[Before-and-after object lists]
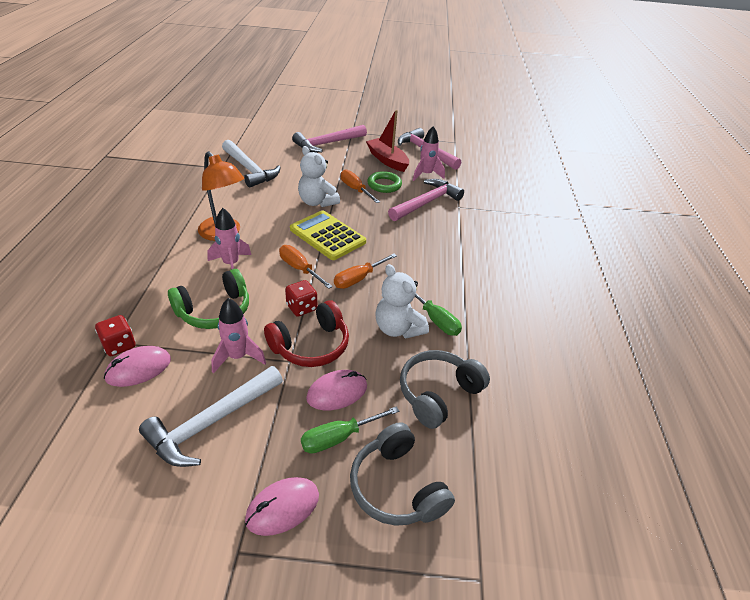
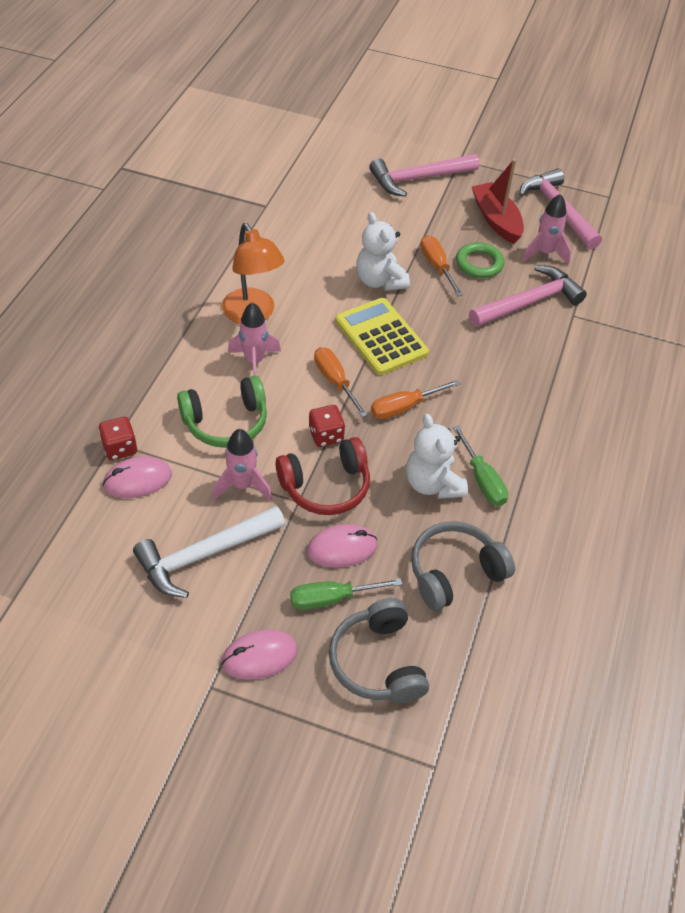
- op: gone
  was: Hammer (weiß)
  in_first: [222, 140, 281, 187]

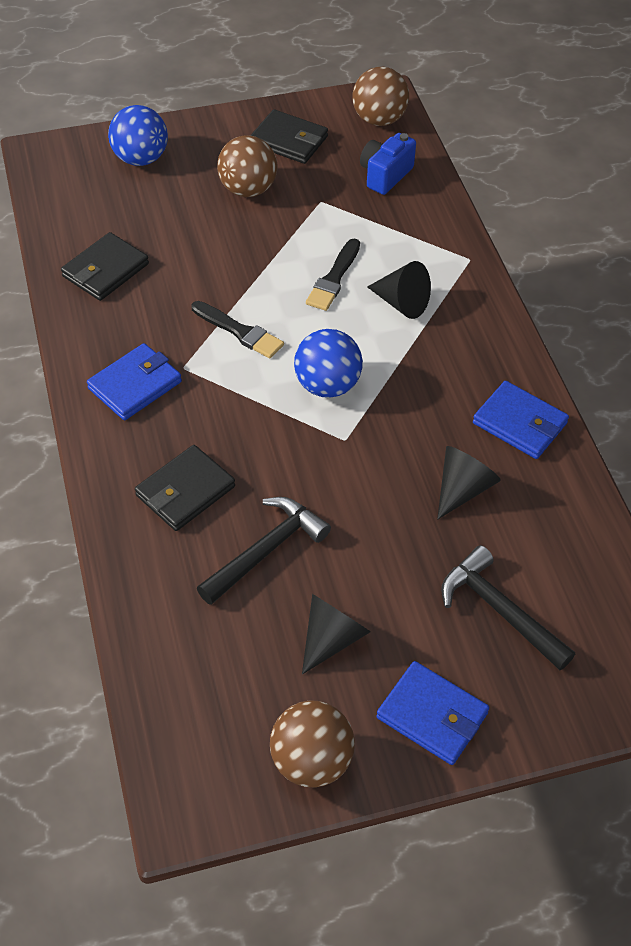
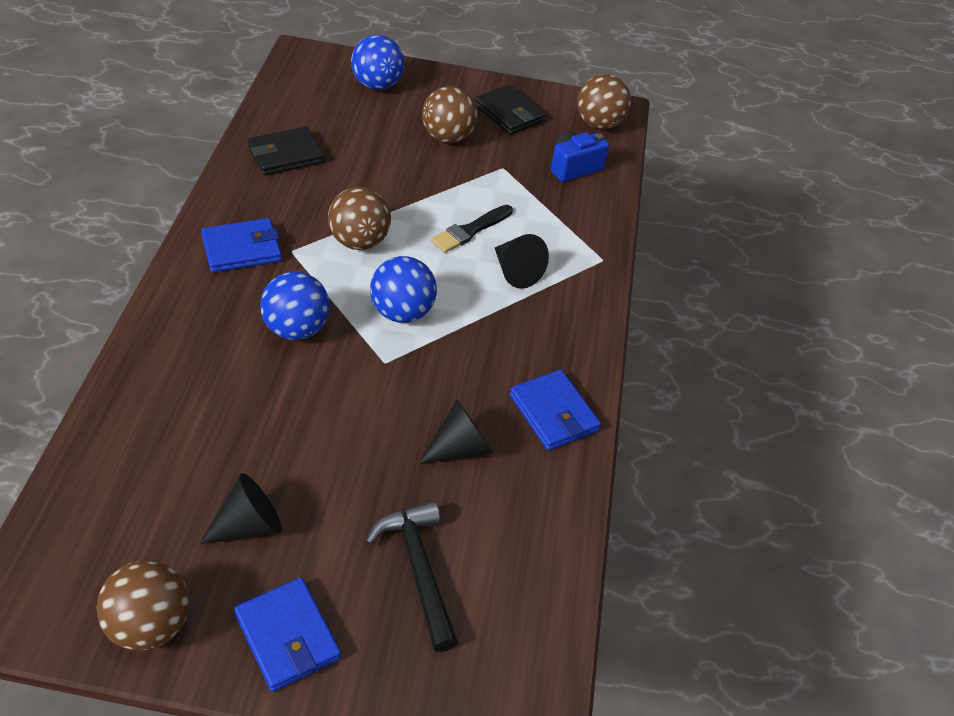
- op: swapped
  was: Pinsel (schwarz)
  now: Ball (braun)
  in_first: [192, 301, 284, 359]
  in_second: [328, 187, 391, 250]
- op: gone
  was: Geldbörse (schwarz)
  in_first: [135, 445, 235, 531]
- op: gone
  was: Hammer (schwarz)
  in_first: [197, 497, 331, 605]
- op: new
  now: Ball (blau)
  in_second: [260, 272, 330, 340]

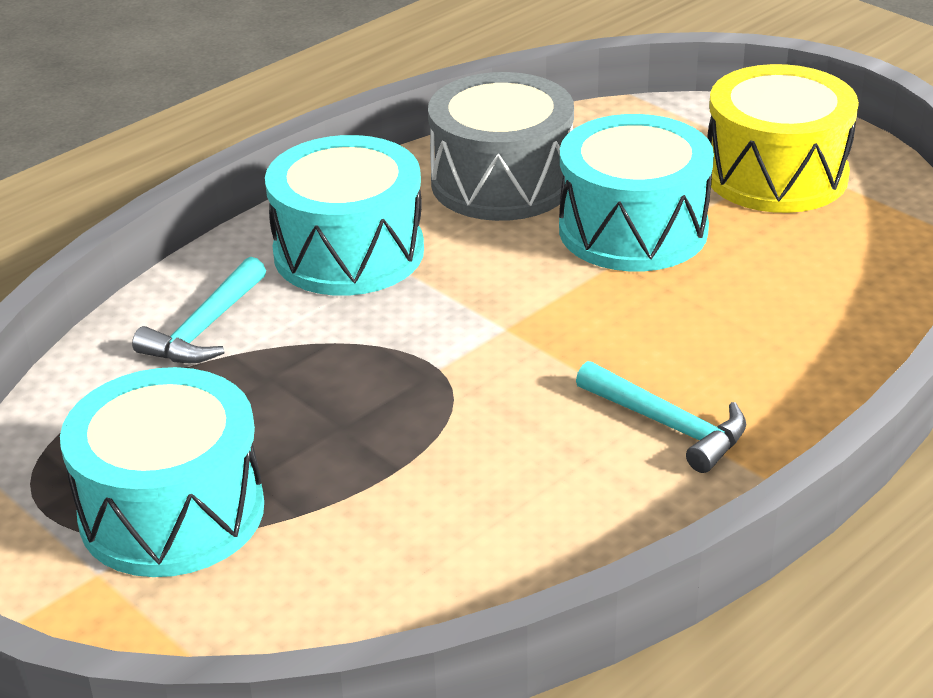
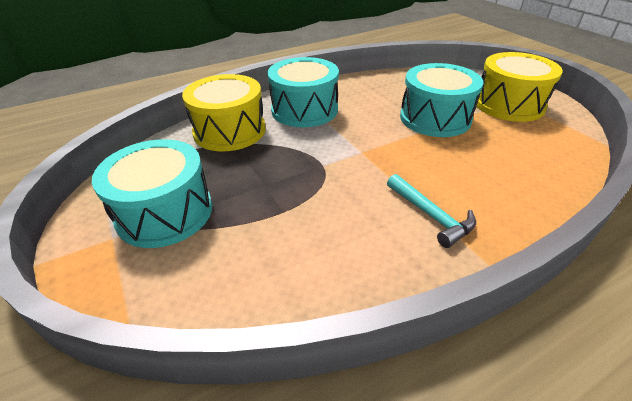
- op: gone
  was: Trommel (grau)
  in_first: [428, 72, 574, 221]
- op: swapped
  was: Hammer (türkis)
  now: Trommel (gelb)
  in_first: [132, 257, 266, 363]
  in_second: [182, 74, 266, 151]

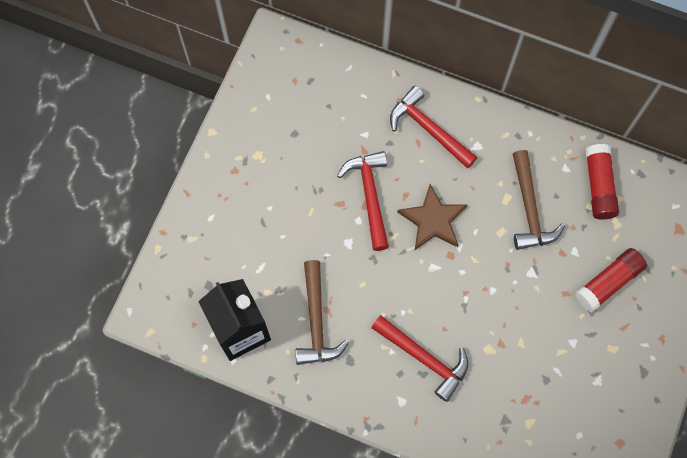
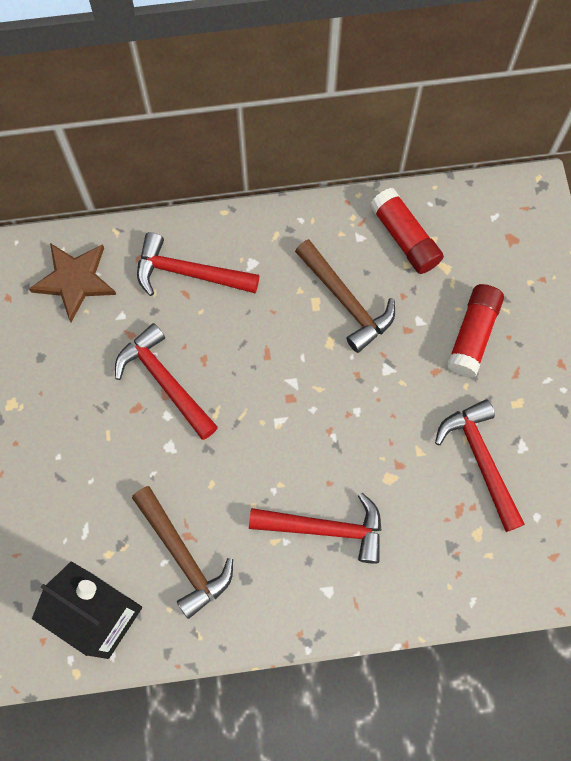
- op: shifted
  was: Stern (braun)
  in_first: [397, 184, 467, 250]
  in_second: [29, 243, 116, 322]
- op: new
  now: Hammer (rot)
  in_second: [435, 399, 525, 532]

THE PROBLEM:
Write each entry again exactly, minus any images.

ANSWER TO THIS PROBLEM:
- op: gone
  was: Hammer (weiß)
  in_first: [222, 140, 281, 187]

- op: swapped
  was: Pinsel (schwarz)
  now: Ball (braun)
  in_first: [192, 301, 284, 359]
  in_second: [328, 187, 391, 250]
- op: gone
  was: Geldbörse (schwarz)
  in_first: [135, 445, 235, 531]
- op: gone
  was: Hammer (schwarz)
  in_first: [197, 497, 331, 605]
- op: new
  now: Ball (blau)
  in_second: [260, 272, 330, 340]

- op: gone
  was: Trommel (grau)
  in_first: [428, 72, 574, 221]
- op: swapped
  was: Hammer (türkis)
  now: Trommel (gelb)
  in_first: [132, 257, 266, 363]
  in_second: [182, 74, 266, 151]

- op: shifted
  was: Stern (braun)
  in_first: [397, 184, 467, 250]
  in_second: [29, 243, 116, 322]
- op: new
  now: Hammer (rot)
  in_second: [435, 399, 525, 532]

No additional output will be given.